What the task requires
Number of lines below with the word "minus": give it and nothing more.

--- Exercise input ---

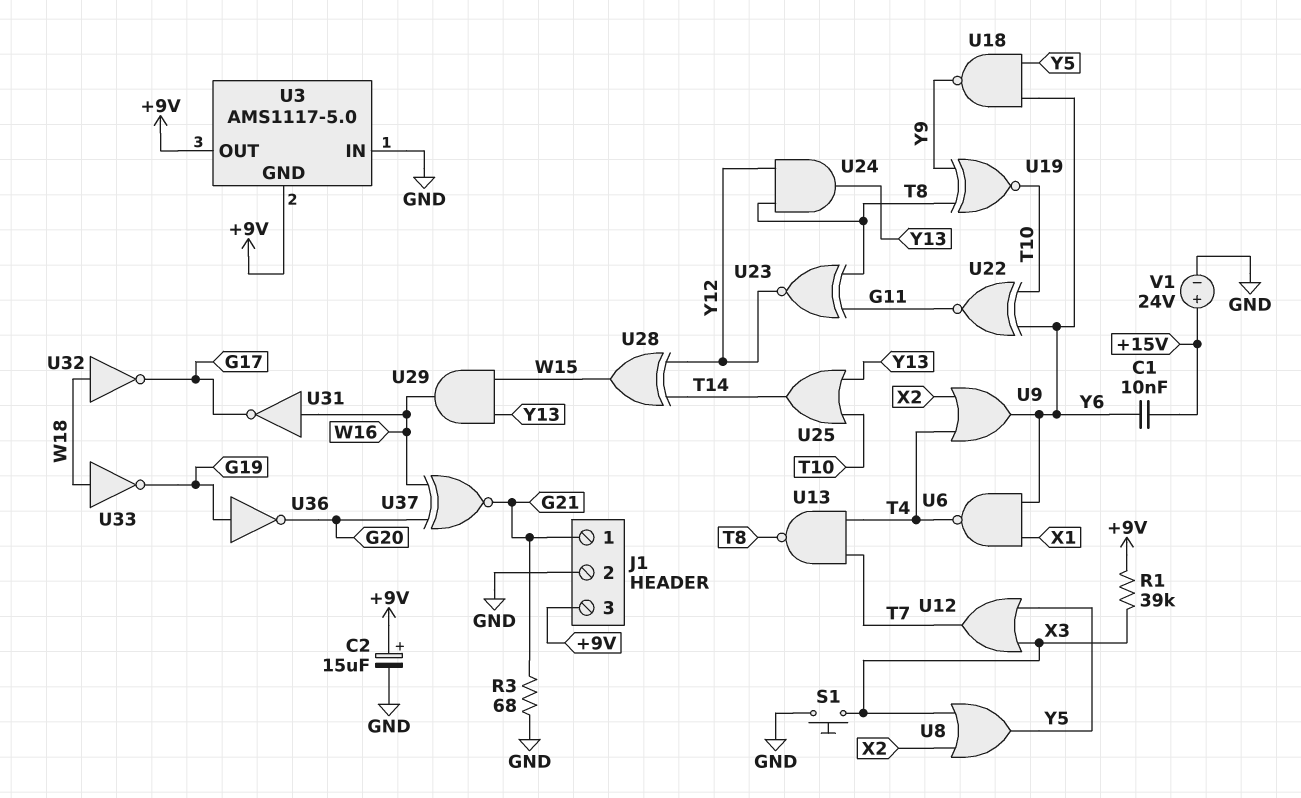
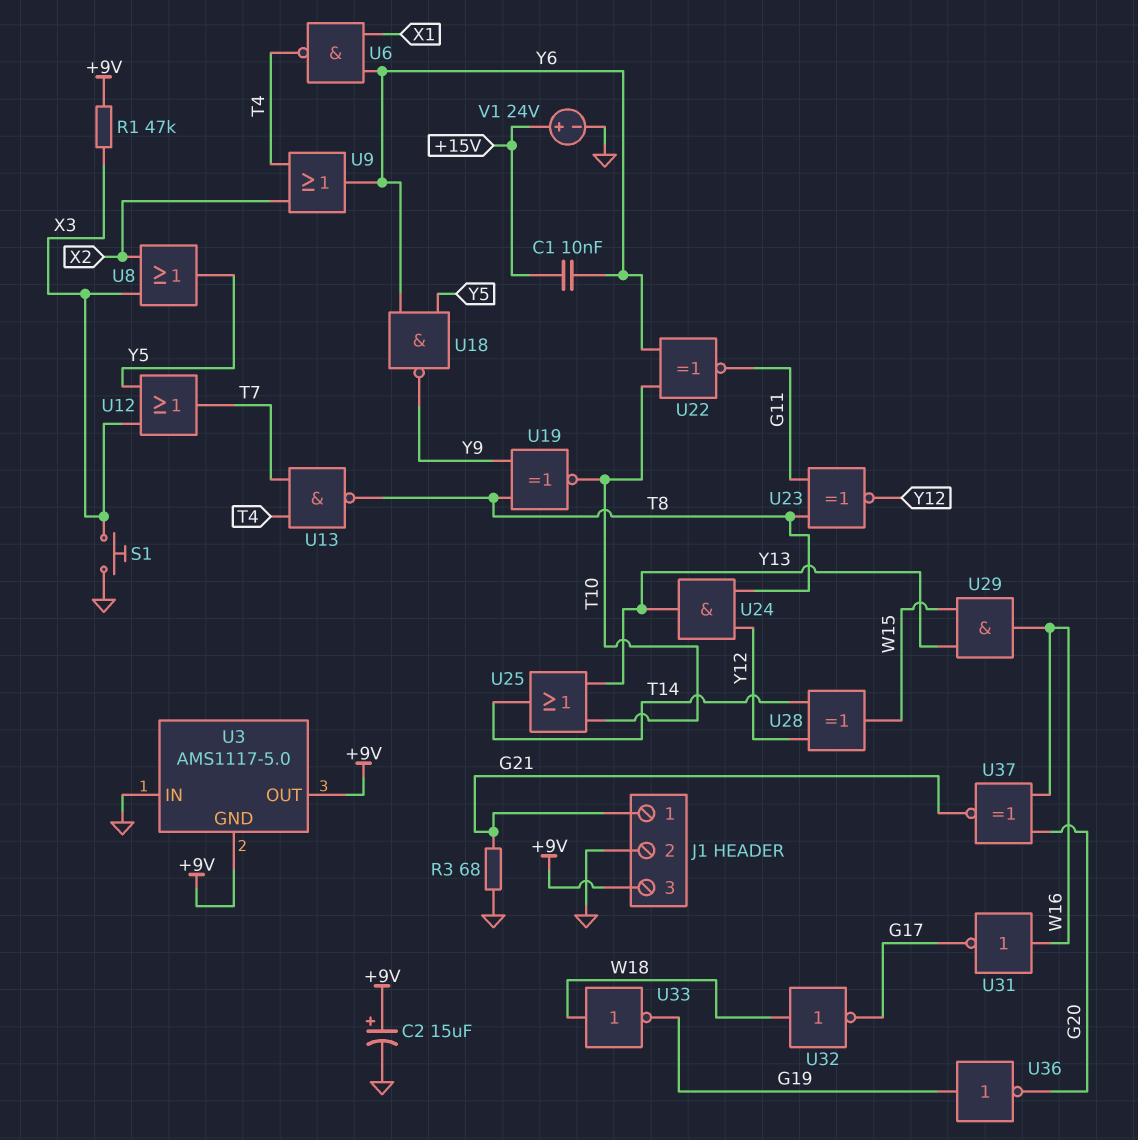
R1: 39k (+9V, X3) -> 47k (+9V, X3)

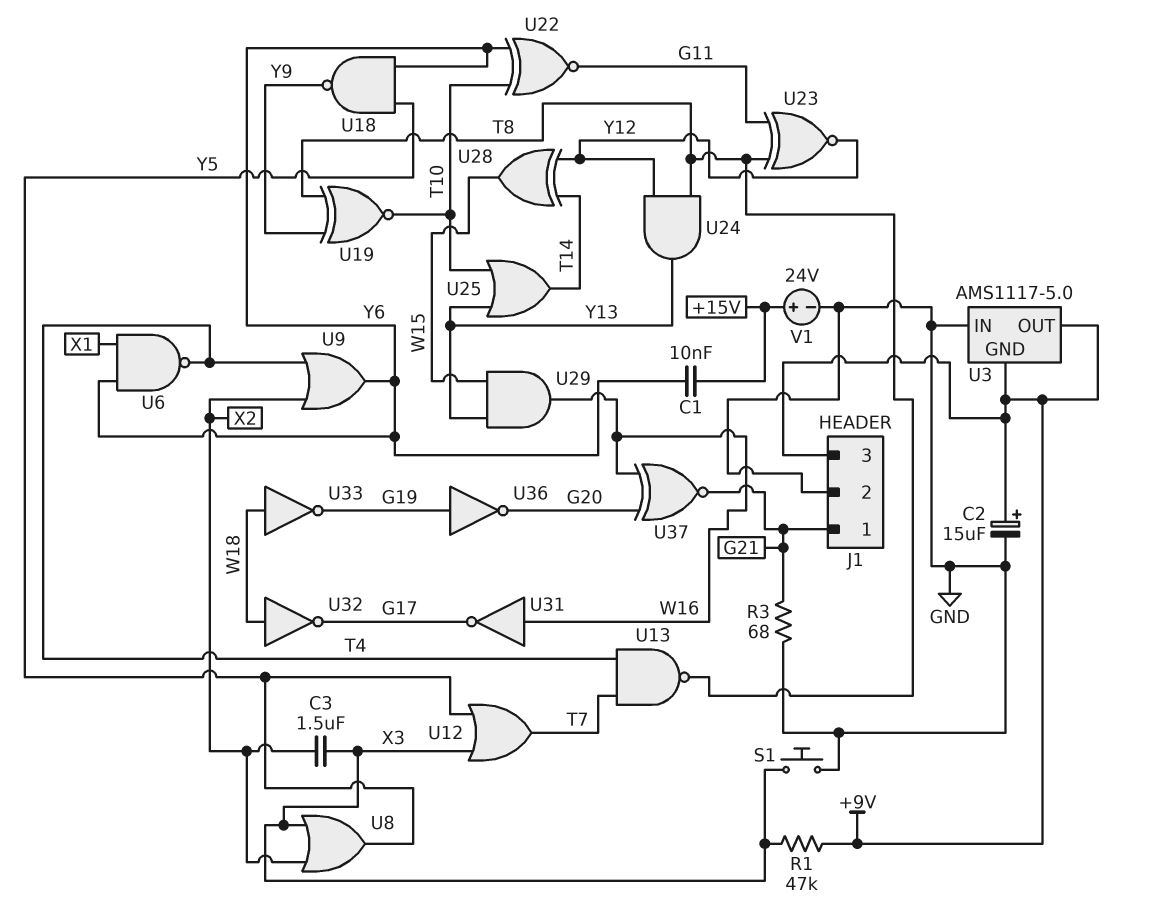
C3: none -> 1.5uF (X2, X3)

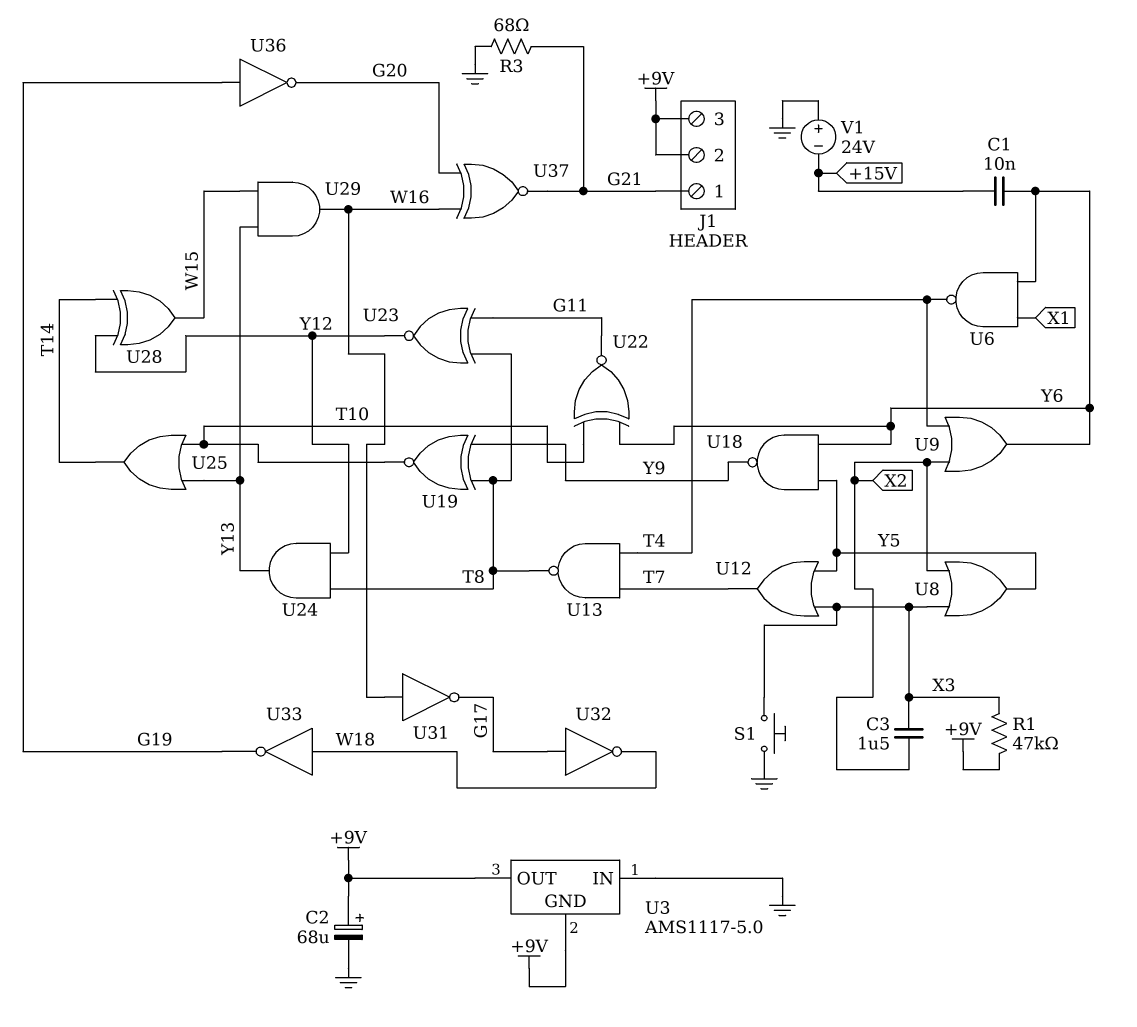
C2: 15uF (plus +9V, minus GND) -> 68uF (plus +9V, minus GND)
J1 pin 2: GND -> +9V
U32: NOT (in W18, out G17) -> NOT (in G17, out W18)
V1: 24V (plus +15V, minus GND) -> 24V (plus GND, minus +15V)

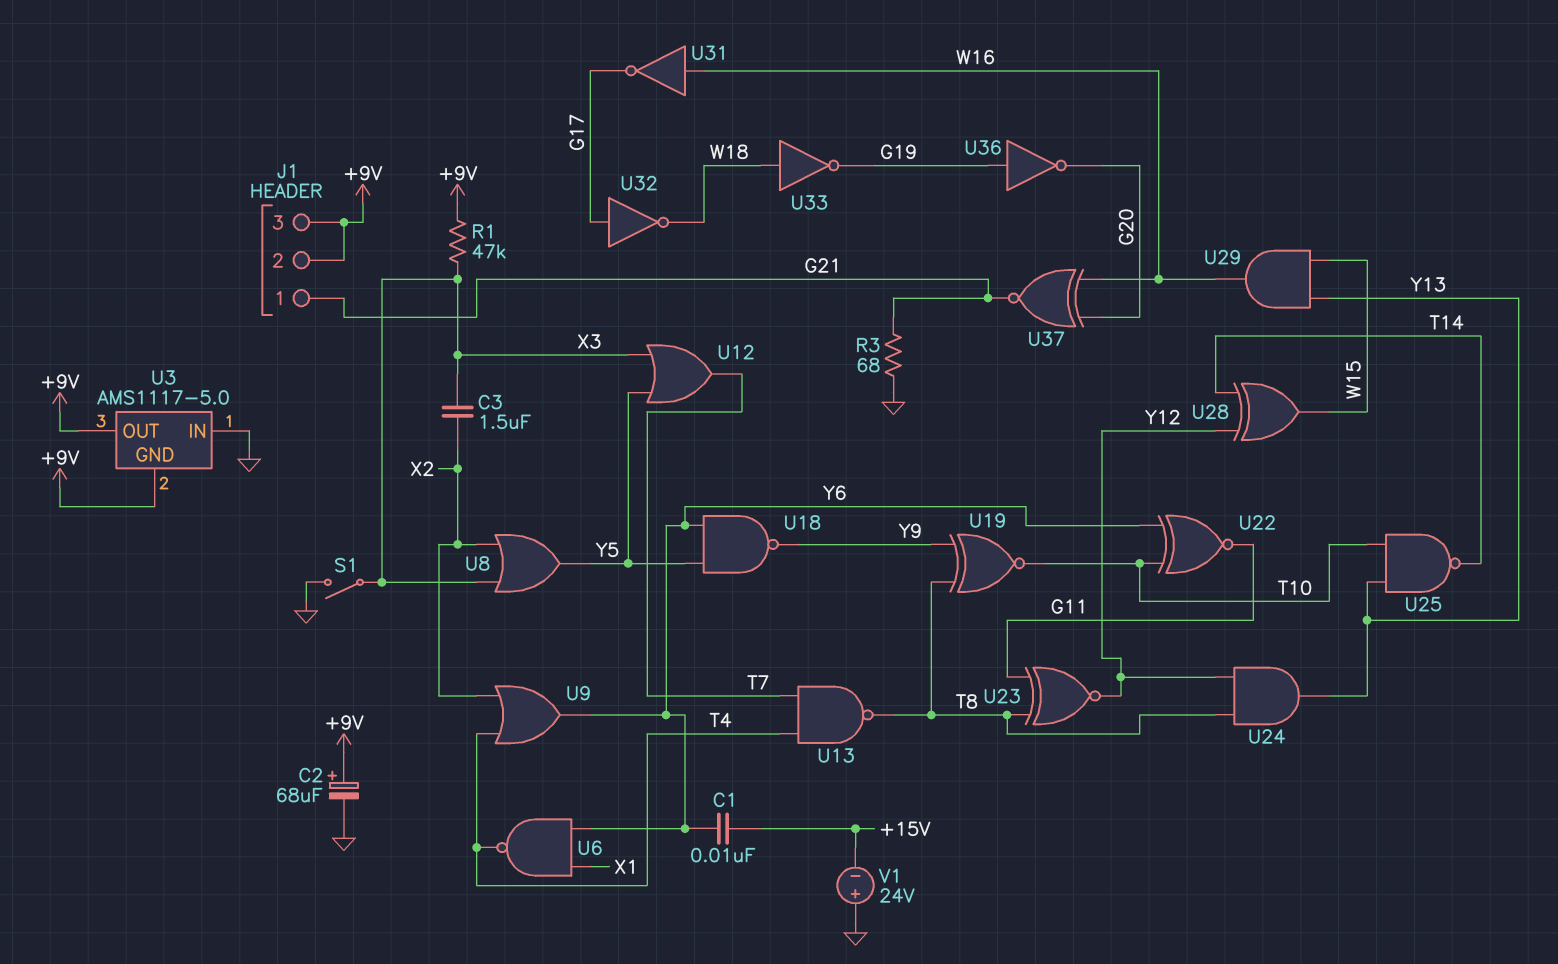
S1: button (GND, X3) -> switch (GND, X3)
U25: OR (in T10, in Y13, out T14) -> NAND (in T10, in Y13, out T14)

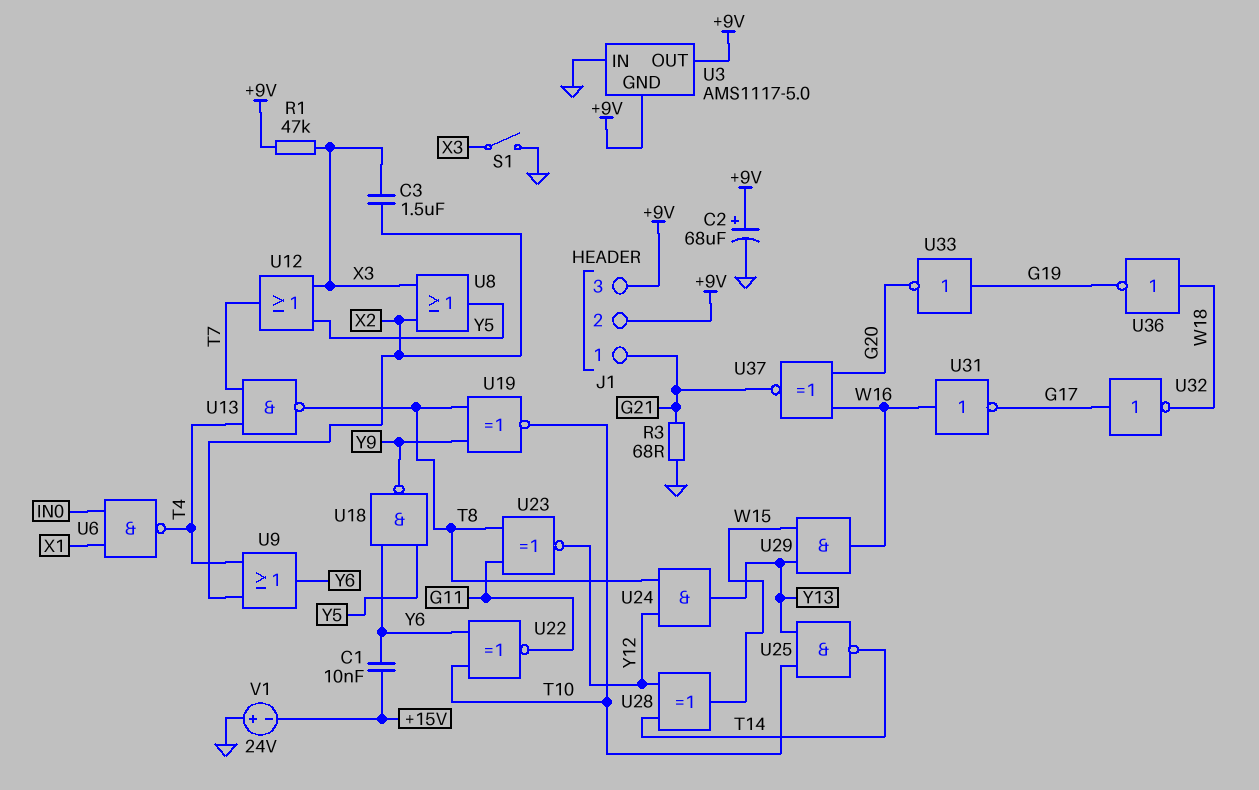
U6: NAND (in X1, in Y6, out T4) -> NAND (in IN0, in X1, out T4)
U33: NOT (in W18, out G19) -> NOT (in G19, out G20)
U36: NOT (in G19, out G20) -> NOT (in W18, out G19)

---

Solution for this task
2